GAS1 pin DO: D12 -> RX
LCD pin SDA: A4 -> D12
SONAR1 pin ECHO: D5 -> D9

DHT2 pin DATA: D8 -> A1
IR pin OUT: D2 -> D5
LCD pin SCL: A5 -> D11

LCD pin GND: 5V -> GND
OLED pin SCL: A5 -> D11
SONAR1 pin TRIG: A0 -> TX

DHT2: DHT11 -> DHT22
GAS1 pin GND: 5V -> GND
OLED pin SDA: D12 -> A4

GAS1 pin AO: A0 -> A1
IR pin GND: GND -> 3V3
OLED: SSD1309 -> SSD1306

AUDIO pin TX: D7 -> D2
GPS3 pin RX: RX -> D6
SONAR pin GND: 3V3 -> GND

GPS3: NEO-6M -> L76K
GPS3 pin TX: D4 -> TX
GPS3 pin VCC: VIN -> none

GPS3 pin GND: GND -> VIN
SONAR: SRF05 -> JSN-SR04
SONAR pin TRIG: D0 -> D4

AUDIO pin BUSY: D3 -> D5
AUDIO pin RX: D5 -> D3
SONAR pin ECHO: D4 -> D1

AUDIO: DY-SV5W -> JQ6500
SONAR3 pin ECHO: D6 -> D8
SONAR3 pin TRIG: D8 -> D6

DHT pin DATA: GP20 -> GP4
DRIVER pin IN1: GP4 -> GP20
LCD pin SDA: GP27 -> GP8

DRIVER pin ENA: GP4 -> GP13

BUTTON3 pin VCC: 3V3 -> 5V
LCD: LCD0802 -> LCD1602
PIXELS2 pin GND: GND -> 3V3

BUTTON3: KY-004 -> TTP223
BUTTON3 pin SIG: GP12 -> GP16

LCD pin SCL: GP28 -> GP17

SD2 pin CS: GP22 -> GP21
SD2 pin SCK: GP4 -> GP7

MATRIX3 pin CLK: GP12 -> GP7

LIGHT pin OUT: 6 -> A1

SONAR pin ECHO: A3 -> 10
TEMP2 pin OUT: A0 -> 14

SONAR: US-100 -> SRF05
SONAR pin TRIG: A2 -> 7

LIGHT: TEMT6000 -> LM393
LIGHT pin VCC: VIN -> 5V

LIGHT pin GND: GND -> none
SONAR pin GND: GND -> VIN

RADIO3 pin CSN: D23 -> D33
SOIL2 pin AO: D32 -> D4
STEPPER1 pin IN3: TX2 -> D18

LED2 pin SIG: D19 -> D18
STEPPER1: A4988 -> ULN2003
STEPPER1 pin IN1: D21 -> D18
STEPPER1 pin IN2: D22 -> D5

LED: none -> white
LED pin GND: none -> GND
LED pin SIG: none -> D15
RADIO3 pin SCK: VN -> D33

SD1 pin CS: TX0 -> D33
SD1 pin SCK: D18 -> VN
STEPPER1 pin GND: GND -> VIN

Task statement: If a line in the records contains "AUDIO", report it.

Solution to the problem:
AUDIO pin TX: D7 -> D2
AUDIO pin BUSY: D3 -> D5
AUDIO pin RX: D5 -> D3
AUDIO: DY-SV5W -> JQ6500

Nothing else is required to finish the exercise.